### DATASET SECTION

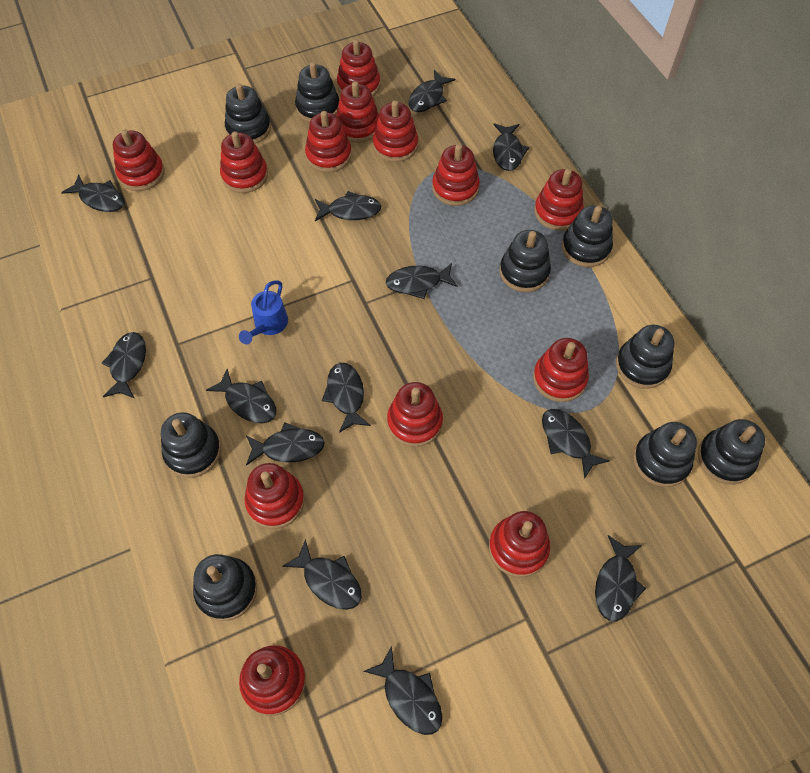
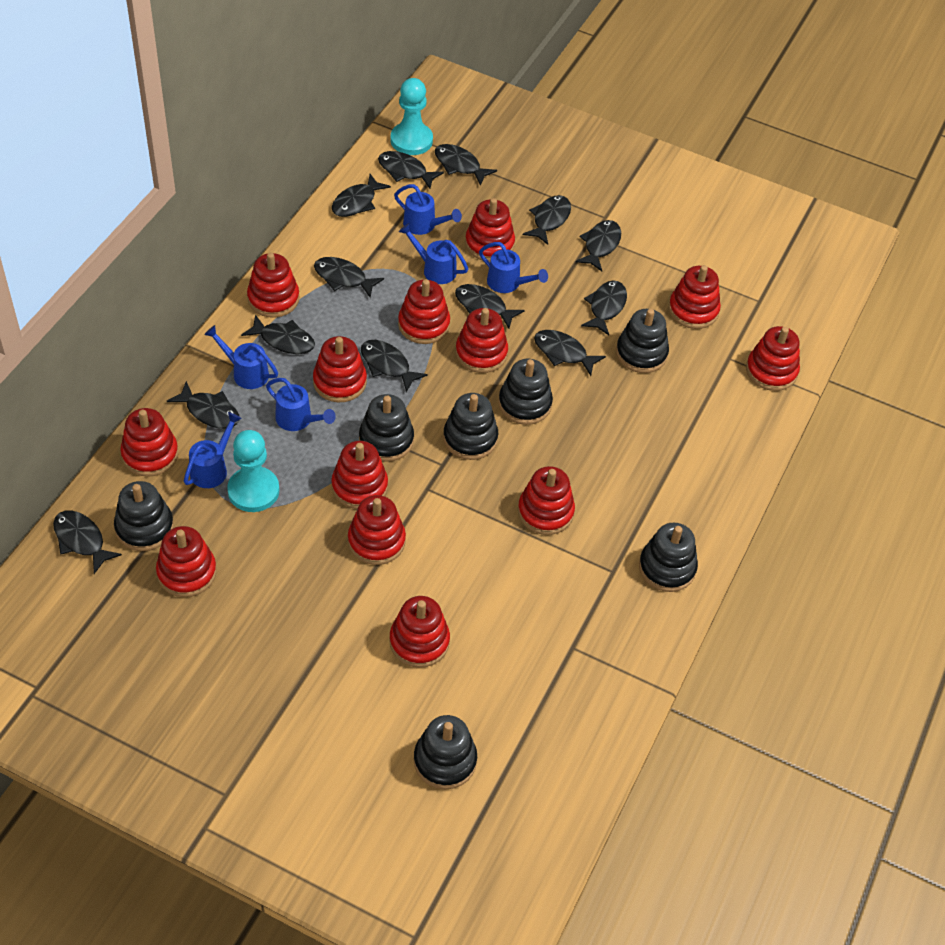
black stacking toy: 9 -> 7
blue watering can: 1 -> 6
turquoise pawn: 0 -> 2

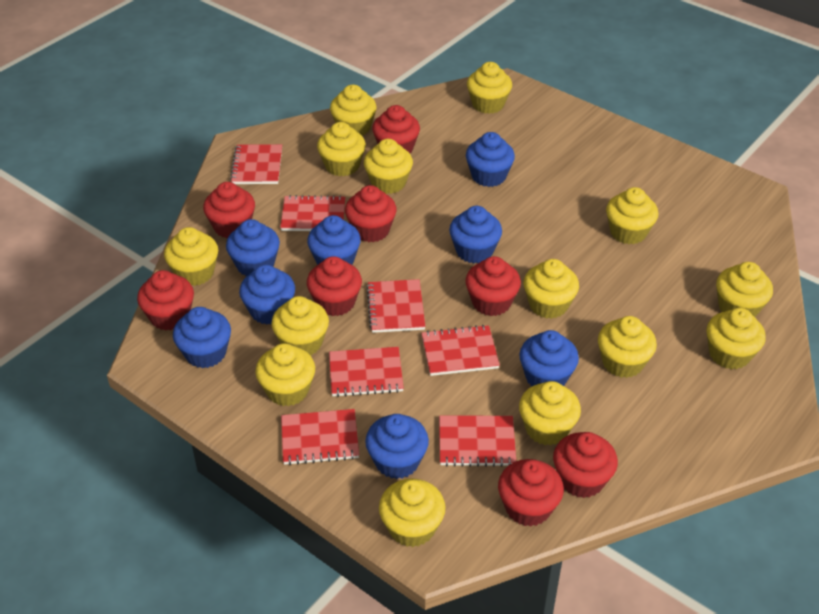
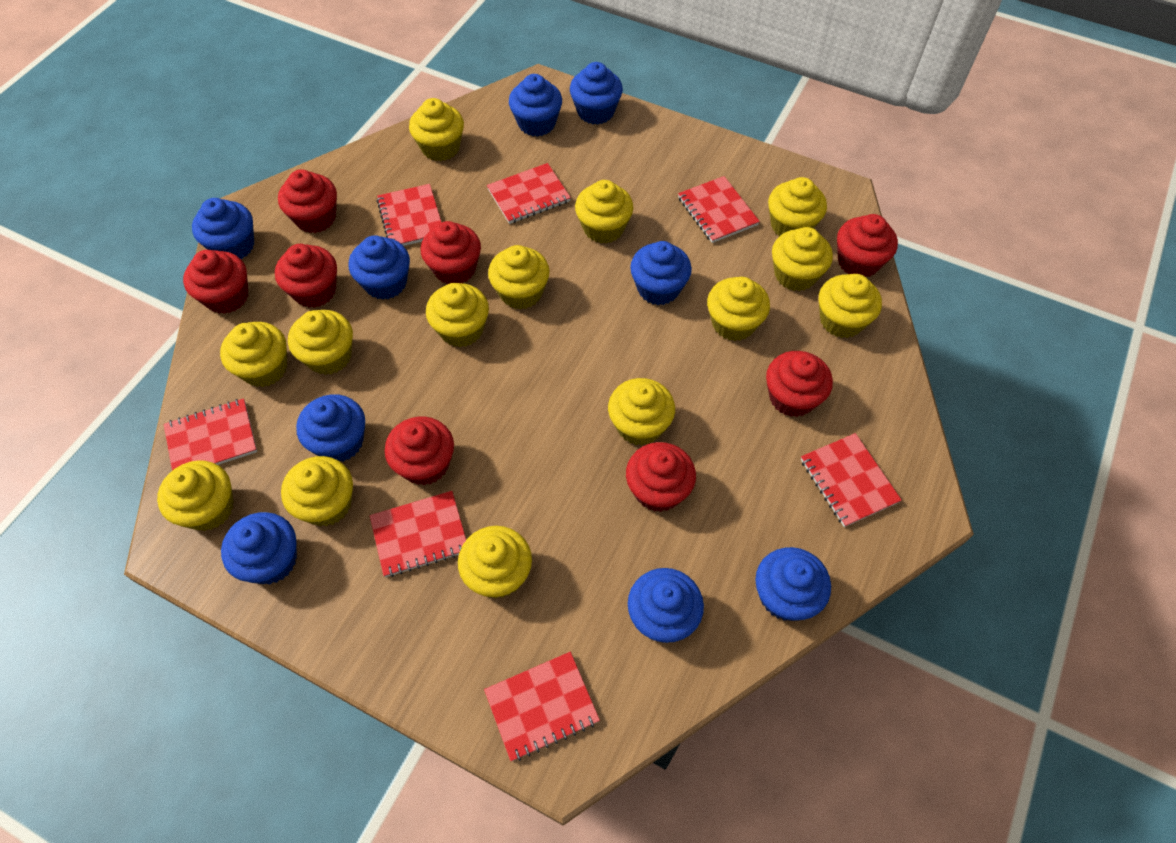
blue cupcake: 8 -> 9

######

EXERCISE OBJECTIVE
What you return should be all of the material above, exactly, and none of its pictures.

SOLUTION TO THIS TASK
black stacking toy: 9 -> 7
blue watering can: 1 -> 6
turquoise pawn: 0 -> 2

blue cupcake: 8 -> 9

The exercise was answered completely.